Data supplied:
*** Block opens ***

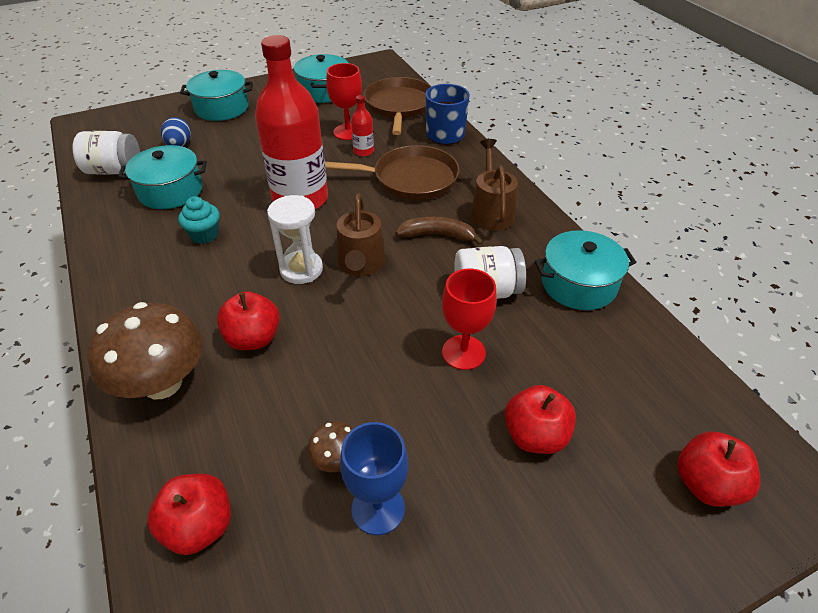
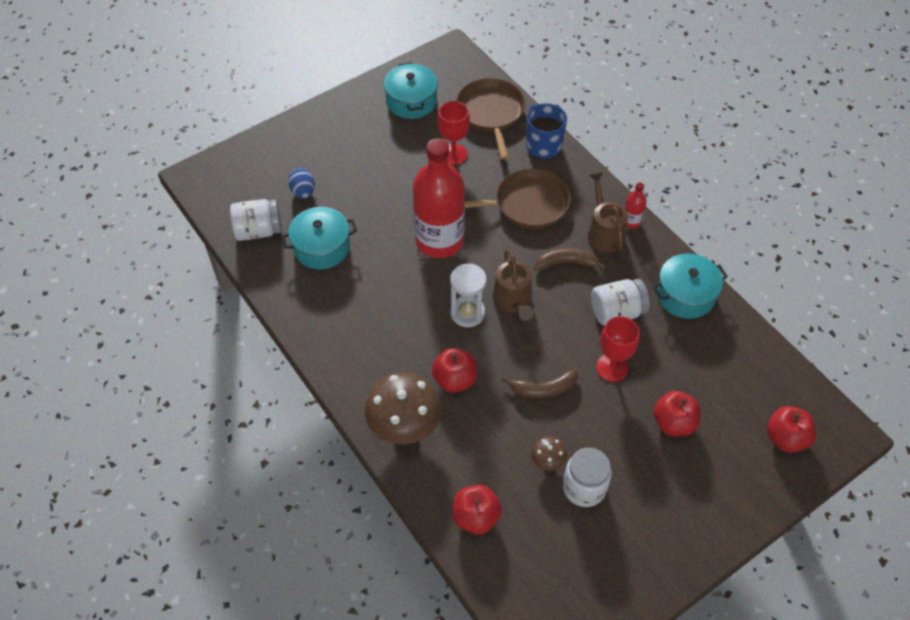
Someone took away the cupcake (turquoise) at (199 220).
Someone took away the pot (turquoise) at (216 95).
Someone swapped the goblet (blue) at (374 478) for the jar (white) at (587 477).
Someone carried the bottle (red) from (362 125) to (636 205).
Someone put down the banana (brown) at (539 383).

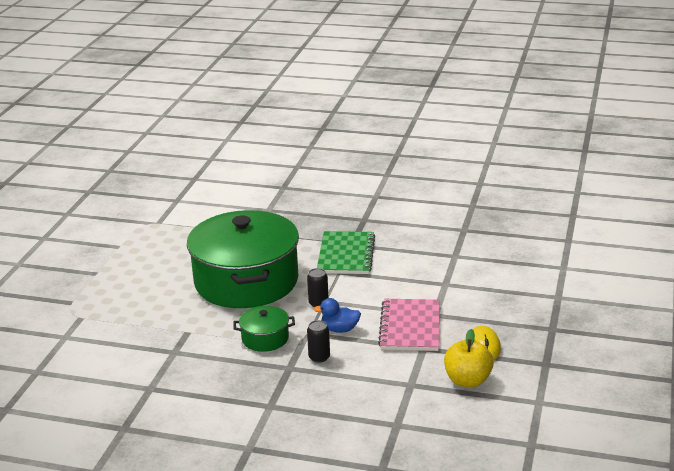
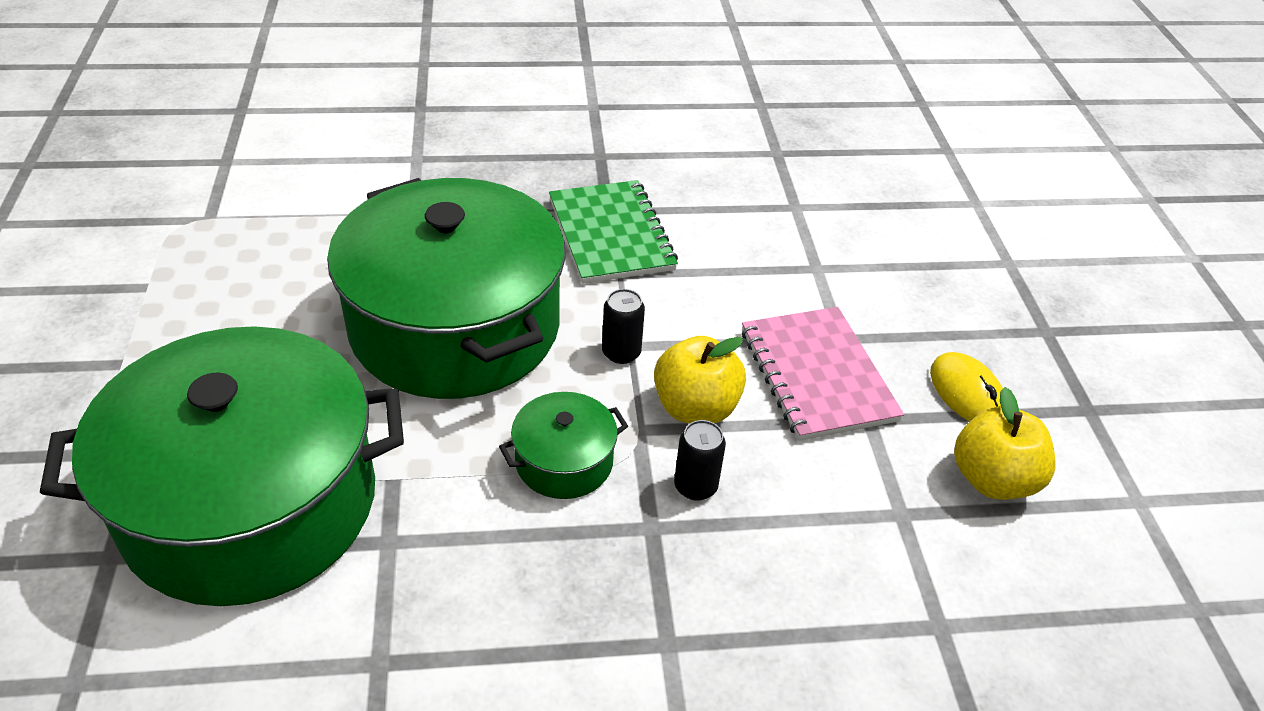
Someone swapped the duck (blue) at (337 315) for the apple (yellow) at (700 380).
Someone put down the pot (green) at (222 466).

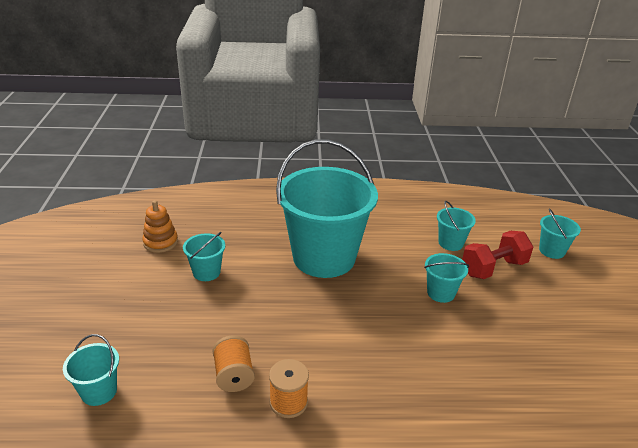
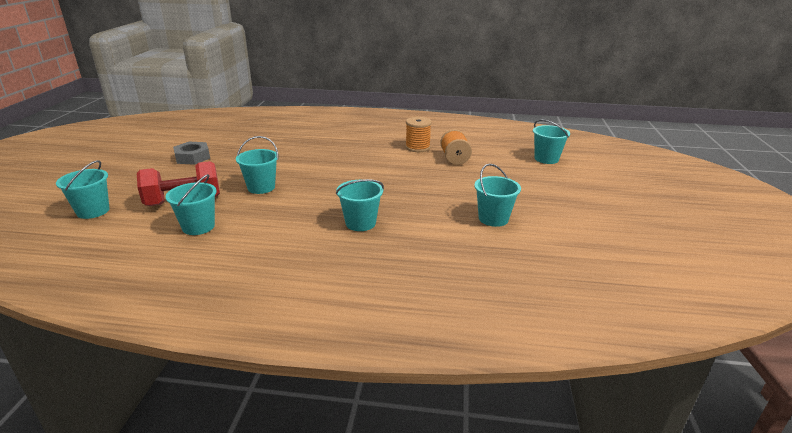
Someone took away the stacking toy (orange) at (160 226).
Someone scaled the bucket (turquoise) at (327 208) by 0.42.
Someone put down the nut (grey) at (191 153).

*** Block closes ***
*** Block opens ***

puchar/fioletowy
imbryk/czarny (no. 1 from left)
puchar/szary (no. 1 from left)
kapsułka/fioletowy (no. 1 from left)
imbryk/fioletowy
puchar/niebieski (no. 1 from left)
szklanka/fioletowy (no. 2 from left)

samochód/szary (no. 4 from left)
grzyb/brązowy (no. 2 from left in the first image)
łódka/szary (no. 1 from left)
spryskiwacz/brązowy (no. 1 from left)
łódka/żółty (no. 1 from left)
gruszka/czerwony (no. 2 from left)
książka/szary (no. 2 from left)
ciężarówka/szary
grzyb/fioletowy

*** Block closes ***

Your instructions:
Above this task is a listing. Restate, word for word and with nothing added, the lines from the one with "imbryk/czarny (no. 1 from left)" through the one with "puchar/niebieski (no. 1 from left)".

Reply to the exercise:
imbryk/czarny (no. 1 from left)
puchar/szary (no. 1 from left)
kapsułka/fioletowy (no. 1 from left)
imbryk/fioletowy
puchar/niebieski (no. 1 from left)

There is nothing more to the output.